▸ TASK TO COMPLETE
Copy each line from the entries that the word "green" appears in.

[Coordinate-based change listings]
▽
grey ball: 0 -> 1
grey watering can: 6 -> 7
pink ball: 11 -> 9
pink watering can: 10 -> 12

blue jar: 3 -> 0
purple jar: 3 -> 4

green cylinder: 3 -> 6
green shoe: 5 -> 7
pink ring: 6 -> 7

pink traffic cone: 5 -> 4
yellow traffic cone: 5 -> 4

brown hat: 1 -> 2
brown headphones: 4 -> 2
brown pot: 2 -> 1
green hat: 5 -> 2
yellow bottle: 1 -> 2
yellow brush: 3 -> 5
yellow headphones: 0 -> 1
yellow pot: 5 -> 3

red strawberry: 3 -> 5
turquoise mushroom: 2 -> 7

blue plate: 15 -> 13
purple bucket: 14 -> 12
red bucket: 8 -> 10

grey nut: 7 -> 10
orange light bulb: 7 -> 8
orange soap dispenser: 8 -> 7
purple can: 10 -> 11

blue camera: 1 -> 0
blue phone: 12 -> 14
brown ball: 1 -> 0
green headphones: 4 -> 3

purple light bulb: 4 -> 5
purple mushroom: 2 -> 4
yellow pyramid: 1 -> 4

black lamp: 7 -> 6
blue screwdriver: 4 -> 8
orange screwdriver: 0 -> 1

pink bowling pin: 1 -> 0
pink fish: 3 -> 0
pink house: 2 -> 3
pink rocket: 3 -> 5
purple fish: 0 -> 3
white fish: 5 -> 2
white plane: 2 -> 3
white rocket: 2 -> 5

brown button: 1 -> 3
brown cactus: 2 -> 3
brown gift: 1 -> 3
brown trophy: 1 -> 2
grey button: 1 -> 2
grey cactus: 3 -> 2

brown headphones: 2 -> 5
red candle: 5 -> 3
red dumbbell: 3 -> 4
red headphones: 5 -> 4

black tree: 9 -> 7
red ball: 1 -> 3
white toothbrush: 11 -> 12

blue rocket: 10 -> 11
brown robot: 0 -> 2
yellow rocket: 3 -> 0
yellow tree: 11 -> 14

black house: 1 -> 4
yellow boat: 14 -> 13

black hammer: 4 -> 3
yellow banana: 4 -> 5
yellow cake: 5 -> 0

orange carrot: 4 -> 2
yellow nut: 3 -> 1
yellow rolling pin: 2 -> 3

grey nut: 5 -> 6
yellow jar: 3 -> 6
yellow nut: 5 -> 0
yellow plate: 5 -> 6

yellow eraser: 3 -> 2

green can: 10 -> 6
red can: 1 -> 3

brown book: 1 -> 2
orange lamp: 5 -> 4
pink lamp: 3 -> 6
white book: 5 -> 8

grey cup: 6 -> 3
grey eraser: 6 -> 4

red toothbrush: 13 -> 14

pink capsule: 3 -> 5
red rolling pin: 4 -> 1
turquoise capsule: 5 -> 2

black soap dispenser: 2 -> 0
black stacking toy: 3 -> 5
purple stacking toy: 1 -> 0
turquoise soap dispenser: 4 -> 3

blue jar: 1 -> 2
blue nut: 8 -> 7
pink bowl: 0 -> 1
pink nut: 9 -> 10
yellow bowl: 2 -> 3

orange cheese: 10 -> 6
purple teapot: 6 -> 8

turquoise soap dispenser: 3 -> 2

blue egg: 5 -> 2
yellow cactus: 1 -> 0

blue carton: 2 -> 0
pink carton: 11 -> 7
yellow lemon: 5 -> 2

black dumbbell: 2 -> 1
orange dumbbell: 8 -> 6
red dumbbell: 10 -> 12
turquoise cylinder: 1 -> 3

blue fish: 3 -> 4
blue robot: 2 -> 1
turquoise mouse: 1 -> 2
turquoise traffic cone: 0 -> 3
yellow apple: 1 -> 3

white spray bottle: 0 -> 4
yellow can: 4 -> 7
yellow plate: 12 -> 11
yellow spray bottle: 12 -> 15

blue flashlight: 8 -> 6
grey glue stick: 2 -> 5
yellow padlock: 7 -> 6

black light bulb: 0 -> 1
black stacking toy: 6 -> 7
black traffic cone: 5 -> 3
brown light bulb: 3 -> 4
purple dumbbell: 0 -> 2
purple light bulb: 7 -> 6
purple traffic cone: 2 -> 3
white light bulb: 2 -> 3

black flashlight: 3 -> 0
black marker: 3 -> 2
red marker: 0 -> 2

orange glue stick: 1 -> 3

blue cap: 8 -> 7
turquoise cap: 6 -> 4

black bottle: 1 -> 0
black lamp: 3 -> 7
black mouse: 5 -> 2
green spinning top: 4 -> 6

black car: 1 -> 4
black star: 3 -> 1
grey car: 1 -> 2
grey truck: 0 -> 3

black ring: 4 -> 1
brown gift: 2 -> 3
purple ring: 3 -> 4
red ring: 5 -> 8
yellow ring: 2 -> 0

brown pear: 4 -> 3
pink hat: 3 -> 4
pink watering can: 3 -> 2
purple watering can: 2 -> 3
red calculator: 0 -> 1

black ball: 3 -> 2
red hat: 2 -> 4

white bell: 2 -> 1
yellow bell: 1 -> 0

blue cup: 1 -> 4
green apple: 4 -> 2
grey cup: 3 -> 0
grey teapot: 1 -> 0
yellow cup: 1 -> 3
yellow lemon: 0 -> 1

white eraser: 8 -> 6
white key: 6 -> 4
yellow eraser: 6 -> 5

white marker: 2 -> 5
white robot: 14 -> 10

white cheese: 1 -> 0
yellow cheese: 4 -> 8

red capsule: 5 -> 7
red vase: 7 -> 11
△
▸ SOLUTION TO THIS EXERCISE
green cylinder: 3 -> 6
green shoe: 5 -> 7
green hat: 5 -> 2
green headphones: 4 -> 3
green can: 10 -> 6
green spinning top: 4 -> 6
green apple: 4 -> 2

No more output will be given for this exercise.